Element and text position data
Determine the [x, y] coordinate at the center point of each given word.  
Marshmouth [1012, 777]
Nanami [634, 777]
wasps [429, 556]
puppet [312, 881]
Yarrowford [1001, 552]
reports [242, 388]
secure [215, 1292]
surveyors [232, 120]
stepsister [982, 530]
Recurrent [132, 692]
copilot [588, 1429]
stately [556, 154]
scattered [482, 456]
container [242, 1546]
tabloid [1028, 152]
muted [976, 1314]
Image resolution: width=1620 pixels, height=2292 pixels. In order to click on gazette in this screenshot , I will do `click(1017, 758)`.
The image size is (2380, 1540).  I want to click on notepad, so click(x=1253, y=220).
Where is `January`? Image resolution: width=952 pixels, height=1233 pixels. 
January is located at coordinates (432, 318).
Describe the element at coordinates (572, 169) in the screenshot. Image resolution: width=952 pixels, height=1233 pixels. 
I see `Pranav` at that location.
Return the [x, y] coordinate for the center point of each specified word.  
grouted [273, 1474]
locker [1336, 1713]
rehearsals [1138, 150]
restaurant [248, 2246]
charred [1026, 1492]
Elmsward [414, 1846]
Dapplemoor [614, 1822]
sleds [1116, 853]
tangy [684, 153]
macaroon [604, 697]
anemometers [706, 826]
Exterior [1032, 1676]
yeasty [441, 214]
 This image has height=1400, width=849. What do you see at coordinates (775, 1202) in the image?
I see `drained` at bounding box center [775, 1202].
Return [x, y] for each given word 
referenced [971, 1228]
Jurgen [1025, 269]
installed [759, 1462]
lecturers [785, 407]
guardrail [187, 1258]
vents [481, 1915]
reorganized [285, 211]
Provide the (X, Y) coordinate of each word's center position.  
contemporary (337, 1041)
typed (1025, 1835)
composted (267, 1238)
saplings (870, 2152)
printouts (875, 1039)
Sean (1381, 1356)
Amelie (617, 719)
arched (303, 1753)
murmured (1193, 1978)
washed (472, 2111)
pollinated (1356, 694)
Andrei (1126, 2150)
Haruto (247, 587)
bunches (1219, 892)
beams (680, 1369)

* Directions for this task *
Copy the listing above line for line, without changing anything.

* The reply *
Determine the [x, y] coordinate at the center point of each given word.  
Marshmouth [1012, 777]
Nanami [634, 777]
wasps [429, 556]
puppet [312, 881]
Yarrowford [1001, 552]
reports [242, 388]
secure [215, 1292]
surveyors [232, 120]
stepsister [982, 530]
Recurrent [132, 692]
copilot [588, 1429]
stately [556, 154]
scattered [482, 456]
container [242, 1546]
tabloid [1028, 152]
muted [976, 1314]
Image resolution: width=1620 pixels, height=2292 pixels. In order to click on gazette in this screenshot , I will do `click(1017, 758)`.
The image size is (2380, 1540).  I want to click on notepad, so click(x=1253, y=220).
Where is `January`? Image resolution: width=952 pixels, height=1233 pixels. 
January is located at coordinates (432, 318).
Describe the element at coordinates (572, 169) in the screenshot. Image resolution: width=952 pixels, height=1233 pixels. 
I see `Pranav` at that location.
Return the [x, y] coordinate for the center point of each specified word.  
grouted [273, 1474]
locker [1336, 1713]
rehearsals [1138, 150]
restaurant [248, 2246]
charred [1026, 1492]
Elmsward [414, 1846]
Dapplemoor [614, 1822]
sleds [1116, 853]
tangy [684, 153]
macaroon [604, 697]
anemometers [706, 826]
Exterior [1032, 1676]
yeasty [441, 214]
 This image has height=1400, width=849. What do you see at coordinates (775, 1202) in the image?
I see `drained` at bounding box center [775, 1202].
Return [x, y] for each given word 
referenced [971, 1228]
Jurgen [1025, 269]
installed [759, 1462]
lecturers [785, 407]
guardrail [187, 1258]
vents [481, 1915]
reorganized [285, 211]
Provide the (X, Y) coordinate of each word's center position.  
contemporary (337, 1041)
typed (1025, 1835)
composted (267, 1238)
saplings (870, 2152)
printouts (875, 1039)
Sean (1381, 1356)
Amelie (617, 719)
arched (303, 1753)
murmured (1193, 1978)
washed (472, 2111)
pollinated (1356, 694)
Andrei (1126, 2150)
Haruto (247, 587)
bunches (1219, 892)
beams (680, 1369)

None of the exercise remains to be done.